Everything in the records below from the line containing "camera: 65 degrees right, 10 degrees up" through the line containing "(484, 303) = (423, 232): white" is to be reproduced exactly, those two lines included; no picture is to be copied.

§ **EXTRACTED RECORDS**:

○ ○ ○ ○ ○

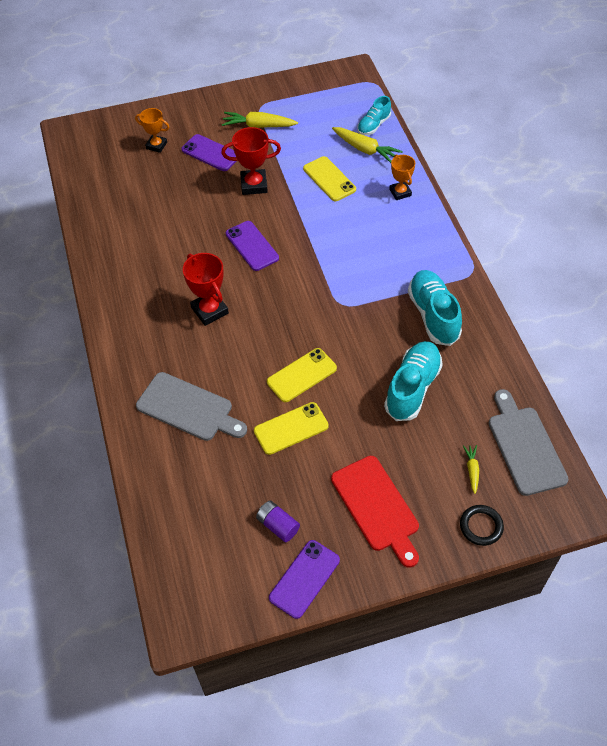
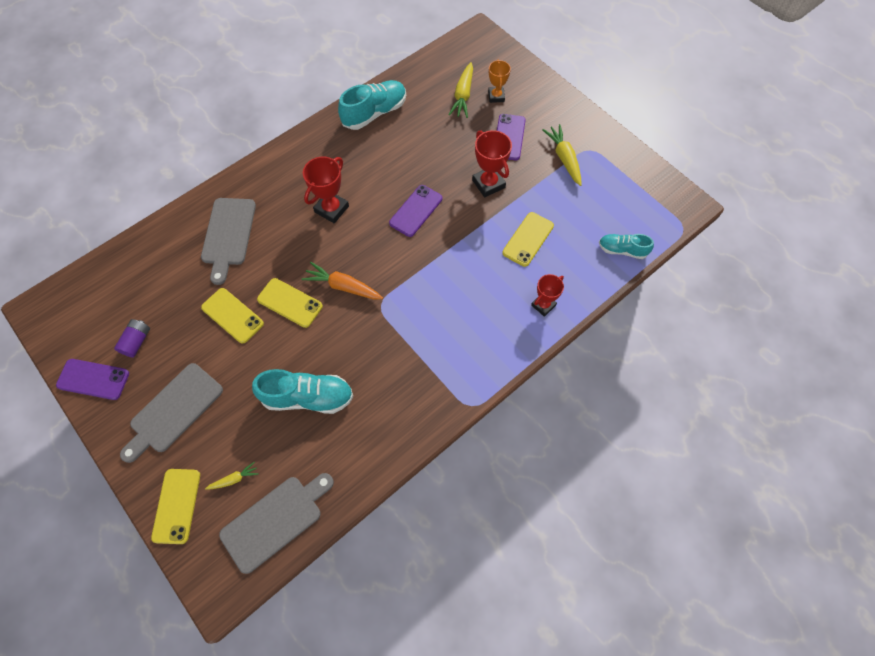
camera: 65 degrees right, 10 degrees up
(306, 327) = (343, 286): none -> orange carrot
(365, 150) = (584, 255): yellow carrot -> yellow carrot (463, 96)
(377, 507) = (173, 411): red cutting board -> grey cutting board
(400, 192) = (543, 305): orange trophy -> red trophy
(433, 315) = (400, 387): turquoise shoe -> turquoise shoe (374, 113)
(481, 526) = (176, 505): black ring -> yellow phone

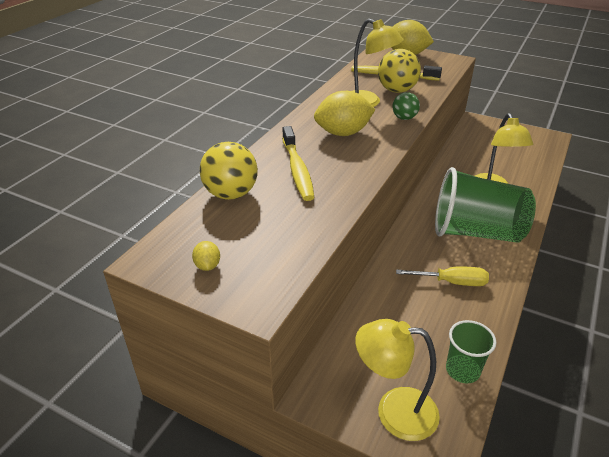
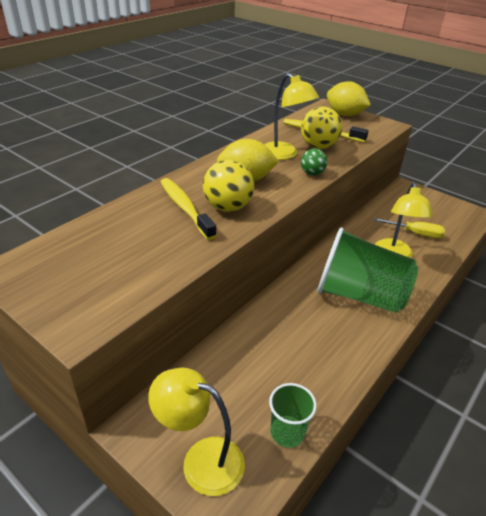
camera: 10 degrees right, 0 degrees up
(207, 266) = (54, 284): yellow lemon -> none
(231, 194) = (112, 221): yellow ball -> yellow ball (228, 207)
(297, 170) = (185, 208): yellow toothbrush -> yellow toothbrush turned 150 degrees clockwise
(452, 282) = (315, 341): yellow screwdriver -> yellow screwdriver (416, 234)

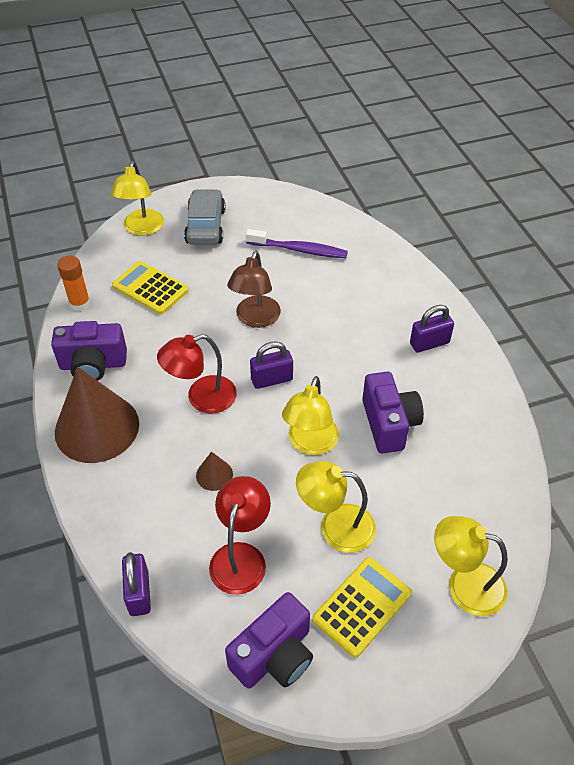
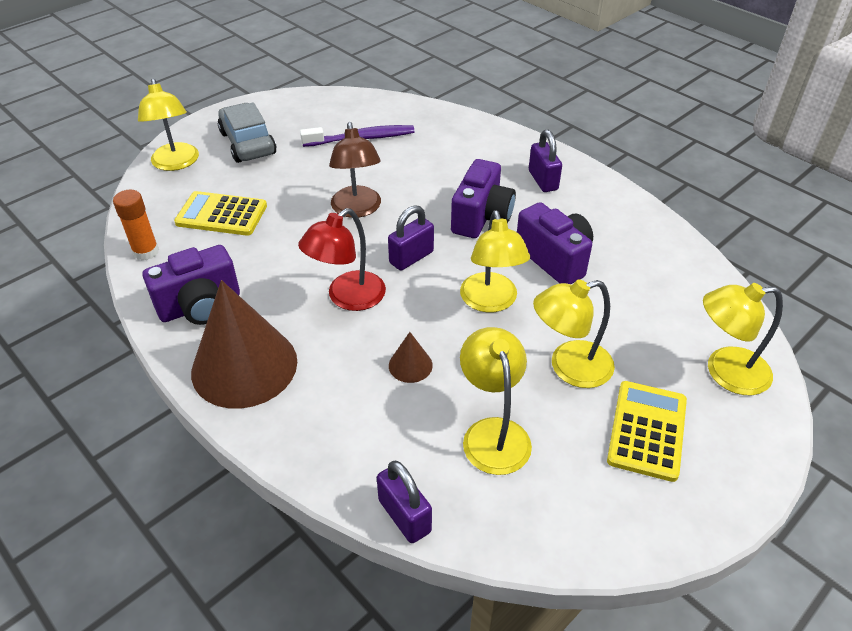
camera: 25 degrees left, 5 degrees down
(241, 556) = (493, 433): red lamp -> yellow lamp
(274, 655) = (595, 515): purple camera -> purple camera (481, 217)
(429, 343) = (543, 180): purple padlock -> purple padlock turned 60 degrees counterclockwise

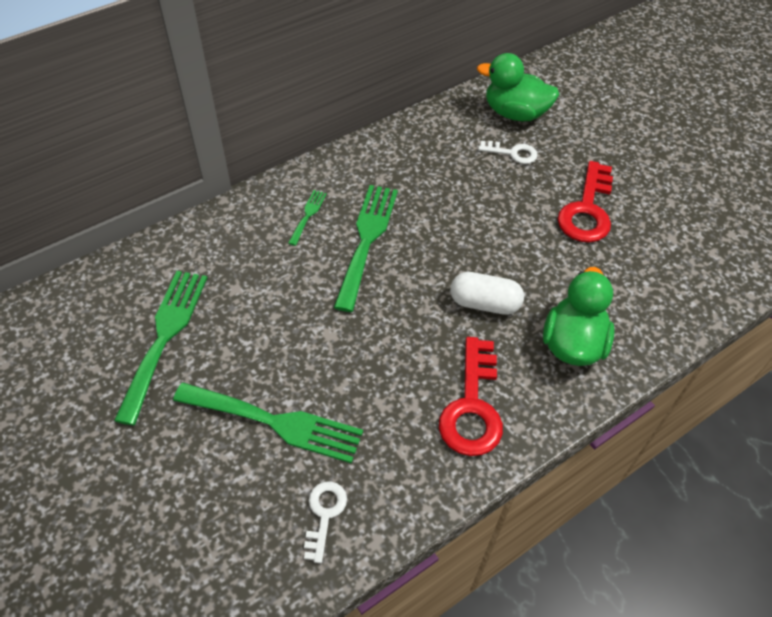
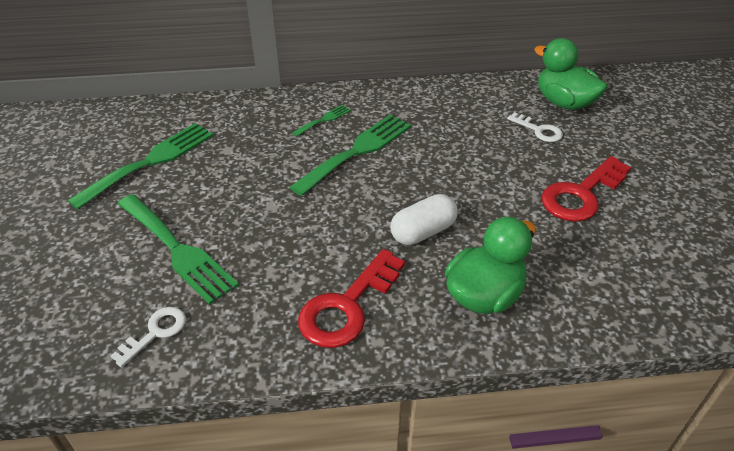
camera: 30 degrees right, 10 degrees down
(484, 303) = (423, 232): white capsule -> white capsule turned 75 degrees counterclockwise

○ ○ ○ ○ ○

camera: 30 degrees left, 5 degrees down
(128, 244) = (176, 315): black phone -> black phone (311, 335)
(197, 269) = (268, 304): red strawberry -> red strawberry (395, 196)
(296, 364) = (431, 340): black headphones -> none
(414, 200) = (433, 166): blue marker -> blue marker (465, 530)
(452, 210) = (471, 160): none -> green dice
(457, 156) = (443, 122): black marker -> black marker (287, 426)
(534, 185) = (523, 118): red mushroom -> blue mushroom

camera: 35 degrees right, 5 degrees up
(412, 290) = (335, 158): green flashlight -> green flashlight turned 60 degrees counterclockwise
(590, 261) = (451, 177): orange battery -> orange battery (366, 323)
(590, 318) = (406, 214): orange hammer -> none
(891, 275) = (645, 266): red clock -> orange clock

○ ○ ○ ○ ○

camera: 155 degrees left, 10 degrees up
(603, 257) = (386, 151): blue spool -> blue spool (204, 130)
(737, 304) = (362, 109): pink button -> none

○ ○ ○ ○ ○

§ **EXERCISE SOLUTION**:
camera: 65 degrees right, 10 degrees up
(306, 327) = (343, 286): none -> orange carrot
(365, 150) = (584, 255): yellow carrot -> yellow carrot (463, 96)
(377, 507) = (173, 411): red cutting board -> grey cutting board
(400, 192) = (543, 305): orange trophy -> red trophy
(433, 315) = (400, 387): turquoise shoe -> turquoise shoe (374, 113)
(481, 526) = (176, 505): black ring -> yellow phone

camera: 10 degrees right, 0 degrees up
(207, 266) = (54, 284): yellow lemon -> none
(231, 194) = (112, 221): yellow ball -> yellow ball (228, 207)
(297, 170) = (185, 208): yellow toothbrush -> yellow toothbrush turned 150 degrees clockwise
(452, 282) = (315, 341): yellow screwdriver -> yellow screwdriver (416, 234)

camera: 25 degrees left, 5 degrees down
(241, 556) = (493, 433): red lamp -> yellow lamp
(274, 655) = (595, 515): purple camera -> purple camera (481, 217)
(429, 343) = (543, 180): purple padlock -> purple padlock turned 60 degrees counterclockwise

camera: 30 degrees right, 10 degrees down
(484, 303) = (423, 232): white capsule -> white capsule turned 75 degrees counterclockwise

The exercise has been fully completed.